** Your goal **
If a line in the data below contains "yellow", copy it.

** Given data **
------------------------------

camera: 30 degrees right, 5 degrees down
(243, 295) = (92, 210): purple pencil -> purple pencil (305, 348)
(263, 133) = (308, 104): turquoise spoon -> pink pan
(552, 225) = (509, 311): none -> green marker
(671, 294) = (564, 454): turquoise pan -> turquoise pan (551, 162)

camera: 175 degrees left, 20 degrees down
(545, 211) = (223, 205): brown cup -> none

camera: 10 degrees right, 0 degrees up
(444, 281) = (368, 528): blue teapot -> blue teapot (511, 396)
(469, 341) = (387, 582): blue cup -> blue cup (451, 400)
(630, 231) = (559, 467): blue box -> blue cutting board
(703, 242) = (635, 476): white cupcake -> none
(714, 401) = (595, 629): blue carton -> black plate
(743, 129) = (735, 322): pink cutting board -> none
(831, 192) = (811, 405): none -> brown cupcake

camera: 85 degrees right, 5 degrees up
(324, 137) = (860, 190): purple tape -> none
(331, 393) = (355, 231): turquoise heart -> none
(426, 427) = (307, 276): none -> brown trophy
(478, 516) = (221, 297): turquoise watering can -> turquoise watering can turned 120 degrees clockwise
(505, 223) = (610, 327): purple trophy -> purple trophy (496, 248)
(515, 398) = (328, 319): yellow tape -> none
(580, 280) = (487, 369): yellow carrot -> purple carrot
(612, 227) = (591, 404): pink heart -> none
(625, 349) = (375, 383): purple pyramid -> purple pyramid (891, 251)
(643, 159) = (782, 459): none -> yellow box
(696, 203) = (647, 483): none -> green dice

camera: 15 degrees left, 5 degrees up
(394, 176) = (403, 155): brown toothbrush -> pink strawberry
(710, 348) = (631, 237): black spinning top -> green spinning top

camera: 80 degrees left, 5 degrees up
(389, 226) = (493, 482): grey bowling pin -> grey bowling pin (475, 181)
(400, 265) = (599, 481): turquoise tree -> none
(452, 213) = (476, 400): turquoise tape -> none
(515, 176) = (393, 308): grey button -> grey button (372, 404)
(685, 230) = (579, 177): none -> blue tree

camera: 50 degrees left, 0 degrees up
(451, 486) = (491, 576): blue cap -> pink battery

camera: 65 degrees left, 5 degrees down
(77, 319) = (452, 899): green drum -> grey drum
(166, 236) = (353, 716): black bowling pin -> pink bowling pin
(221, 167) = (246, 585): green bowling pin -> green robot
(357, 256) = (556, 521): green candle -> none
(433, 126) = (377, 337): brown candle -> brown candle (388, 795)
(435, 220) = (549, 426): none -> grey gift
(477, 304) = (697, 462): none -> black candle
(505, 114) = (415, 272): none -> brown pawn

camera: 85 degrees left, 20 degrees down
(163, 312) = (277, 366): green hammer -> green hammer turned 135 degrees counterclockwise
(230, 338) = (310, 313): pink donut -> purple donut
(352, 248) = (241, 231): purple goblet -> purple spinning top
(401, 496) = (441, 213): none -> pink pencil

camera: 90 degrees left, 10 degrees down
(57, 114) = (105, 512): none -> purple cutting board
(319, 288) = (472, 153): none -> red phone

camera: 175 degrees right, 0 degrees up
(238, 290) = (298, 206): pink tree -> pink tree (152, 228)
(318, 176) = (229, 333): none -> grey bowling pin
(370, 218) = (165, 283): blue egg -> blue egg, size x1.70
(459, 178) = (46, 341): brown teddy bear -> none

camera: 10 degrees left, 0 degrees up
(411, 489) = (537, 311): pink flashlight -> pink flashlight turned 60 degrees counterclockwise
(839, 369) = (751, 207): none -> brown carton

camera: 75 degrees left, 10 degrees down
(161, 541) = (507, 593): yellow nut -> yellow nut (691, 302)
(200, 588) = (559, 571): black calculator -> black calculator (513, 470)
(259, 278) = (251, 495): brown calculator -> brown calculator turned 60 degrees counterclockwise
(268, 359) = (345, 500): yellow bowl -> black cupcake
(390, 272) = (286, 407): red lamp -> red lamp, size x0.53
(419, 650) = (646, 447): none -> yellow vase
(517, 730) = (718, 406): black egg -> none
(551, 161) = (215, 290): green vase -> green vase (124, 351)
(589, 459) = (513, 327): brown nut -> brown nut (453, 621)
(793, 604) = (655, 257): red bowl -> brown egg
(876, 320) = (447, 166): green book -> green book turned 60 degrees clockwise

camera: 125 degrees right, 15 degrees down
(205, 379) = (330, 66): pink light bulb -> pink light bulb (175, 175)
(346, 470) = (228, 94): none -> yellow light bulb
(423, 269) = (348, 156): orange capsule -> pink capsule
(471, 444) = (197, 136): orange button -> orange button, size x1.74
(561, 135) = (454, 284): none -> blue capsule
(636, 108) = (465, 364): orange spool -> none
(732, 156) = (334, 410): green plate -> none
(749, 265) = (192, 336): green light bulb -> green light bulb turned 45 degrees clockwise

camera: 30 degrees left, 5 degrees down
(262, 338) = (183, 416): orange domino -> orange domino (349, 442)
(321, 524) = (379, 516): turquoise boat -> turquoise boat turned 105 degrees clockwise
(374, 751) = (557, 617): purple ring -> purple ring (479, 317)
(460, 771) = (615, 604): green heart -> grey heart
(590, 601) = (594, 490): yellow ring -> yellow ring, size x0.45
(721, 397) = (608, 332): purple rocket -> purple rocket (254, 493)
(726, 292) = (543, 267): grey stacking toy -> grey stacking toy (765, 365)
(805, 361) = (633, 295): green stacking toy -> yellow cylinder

------------------------------

** Response to the exercise **
(515, 398) = (328, 319): yellow tape -> none
(580, 280) = (487, 369): yellow carrot -> purple carrot
(643, 159) = (782, 459): none -> yellow box
(161, 541) = (507, 593): yellow nut -> yellow nut (691, 302)
(268, 359) = (345, 500): yellow bowl -> black cupcake
(419, 650) = (646, 447): none -> yellow vase
(346, 470) = (228, 94): none -> yellow light bulb
(590, 601) = (594, 490): yellow ring -> yellow ring, size x0.45
(805, 361) = (633, 295): green stacking toy -> yellow cylinder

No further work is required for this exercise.